:: GOAL ::
Report each line in the records below that contains the string "kern".

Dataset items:

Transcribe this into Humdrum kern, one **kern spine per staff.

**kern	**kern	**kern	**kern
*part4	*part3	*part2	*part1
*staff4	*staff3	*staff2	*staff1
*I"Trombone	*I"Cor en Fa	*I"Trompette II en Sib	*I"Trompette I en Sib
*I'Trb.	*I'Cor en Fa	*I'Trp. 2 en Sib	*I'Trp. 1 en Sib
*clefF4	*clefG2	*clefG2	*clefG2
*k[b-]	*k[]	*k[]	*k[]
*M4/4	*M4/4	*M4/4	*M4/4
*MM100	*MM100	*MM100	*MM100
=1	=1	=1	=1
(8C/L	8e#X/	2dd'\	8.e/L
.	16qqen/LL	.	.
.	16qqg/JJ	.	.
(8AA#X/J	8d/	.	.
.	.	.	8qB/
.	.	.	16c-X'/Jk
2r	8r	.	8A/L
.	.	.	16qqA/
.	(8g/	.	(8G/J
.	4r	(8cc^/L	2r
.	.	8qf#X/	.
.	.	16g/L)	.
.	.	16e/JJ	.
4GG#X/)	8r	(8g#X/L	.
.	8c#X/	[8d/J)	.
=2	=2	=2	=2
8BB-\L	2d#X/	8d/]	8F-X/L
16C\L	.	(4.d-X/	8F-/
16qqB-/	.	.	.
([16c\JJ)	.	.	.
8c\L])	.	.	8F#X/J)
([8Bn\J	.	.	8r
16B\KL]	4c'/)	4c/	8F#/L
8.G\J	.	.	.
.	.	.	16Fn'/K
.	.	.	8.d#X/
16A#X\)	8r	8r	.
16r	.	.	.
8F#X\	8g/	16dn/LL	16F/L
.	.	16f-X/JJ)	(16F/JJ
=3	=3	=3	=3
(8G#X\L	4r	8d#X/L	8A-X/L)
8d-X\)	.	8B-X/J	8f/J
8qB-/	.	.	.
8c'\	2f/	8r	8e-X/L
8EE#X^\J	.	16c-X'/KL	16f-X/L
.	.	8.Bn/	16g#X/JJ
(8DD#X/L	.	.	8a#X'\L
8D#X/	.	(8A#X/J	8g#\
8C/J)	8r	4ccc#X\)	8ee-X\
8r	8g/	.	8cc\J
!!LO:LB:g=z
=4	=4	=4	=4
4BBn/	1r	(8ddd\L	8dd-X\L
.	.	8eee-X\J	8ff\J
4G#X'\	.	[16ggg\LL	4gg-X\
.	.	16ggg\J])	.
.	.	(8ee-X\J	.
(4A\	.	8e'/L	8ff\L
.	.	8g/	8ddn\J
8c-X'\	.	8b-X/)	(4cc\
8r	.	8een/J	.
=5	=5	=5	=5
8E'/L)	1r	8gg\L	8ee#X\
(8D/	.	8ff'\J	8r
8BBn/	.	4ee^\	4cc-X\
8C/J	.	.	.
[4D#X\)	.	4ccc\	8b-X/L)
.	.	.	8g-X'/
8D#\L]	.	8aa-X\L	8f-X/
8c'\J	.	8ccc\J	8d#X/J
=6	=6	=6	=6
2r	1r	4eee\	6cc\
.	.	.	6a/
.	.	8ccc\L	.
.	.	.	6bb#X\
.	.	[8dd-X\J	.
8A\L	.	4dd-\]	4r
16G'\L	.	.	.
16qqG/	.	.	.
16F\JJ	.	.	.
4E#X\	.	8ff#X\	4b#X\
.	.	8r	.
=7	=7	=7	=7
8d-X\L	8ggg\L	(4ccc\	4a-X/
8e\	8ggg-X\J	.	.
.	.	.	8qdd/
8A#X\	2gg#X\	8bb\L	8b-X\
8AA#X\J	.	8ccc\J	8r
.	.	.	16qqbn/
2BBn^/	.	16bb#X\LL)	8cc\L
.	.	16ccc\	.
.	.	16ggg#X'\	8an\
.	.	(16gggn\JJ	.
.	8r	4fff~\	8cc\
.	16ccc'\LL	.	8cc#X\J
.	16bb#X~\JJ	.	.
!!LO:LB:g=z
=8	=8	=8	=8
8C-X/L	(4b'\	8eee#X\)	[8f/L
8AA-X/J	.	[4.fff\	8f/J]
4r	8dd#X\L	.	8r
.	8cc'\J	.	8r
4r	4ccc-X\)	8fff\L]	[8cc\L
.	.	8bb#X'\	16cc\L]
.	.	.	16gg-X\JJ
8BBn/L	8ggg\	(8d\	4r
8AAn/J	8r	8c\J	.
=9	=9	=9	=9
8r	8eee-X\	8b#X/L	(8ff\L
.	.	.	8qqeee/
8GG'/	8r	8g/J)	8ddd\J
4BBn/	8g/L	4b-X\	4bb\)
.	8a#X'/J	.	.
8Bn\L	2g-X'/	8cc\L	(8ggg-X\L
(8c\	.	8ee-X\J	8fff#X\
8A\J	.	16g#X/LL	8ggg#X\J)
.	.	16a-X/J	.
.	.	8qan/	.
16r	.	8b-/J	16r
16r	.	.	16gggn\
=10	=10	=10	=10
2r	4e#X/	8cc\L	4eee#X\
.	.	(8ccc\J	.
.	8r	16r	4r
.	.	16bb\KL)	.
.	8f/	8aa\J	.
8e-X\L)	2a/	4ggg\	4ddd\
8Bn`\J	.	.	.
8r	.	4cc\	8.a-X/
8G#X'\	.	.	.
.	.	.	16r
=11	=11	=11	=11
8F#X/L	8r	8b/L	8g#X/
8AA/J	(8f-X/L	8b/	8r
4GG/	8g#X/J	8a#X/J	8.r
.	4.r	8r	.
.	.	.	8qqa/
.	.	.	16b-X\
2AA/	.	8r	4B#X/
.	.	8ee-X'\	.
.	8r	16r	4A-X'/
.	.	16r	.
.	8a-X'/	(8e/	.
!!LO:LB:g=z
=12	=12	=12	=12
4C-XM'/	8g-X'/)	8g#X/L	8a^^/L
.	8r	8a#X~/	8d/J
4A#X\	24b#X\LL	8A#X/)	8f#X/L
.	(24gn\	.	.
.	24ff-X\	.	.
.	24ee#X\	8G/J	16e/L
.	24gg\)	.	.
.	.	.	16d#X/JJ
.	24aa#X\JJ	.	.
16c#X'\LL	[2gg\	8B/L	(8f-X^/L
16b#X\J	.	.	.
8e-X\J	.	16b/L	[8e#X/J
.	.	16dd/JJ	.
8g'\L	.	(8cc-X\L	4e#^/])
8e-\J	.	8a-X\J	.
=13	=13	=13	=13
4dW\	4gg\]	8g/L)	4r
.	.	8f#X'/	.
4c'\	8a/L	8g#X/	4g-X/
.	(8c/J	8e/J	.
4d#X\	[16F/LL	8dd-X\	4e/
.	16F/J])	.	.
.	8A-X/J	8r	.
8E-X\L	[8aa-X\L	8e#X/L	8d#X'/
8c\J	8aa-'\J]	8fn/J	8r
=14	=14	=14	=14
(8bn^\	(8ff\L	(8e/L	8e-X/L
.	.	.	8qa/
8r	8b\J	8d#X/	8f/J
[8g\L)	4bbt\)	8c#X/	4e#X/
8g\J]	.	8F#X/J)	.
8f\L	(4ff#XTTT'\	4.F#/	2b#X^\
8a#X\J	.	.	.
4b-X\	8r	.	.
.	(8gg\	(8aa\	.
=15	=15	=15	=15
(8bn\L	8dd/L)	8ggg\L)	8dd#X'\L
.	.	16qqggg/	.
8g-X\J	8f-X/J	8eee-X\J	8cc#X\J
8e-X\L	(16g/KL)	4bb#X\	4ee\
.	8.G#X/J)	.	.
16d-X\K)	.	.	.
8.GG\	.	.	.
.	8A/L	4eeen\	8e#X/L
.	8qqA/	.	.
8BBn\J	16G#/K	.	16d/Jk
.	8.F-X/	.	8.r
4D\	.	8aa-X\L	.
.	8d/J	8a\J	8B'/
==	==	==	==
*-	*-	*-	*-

:: SOLUTION TO THIS PROBLEM ::
Transcribe this into Humdrum kern, one **kern spine per staff.
**kern	**kern	**kern	**kern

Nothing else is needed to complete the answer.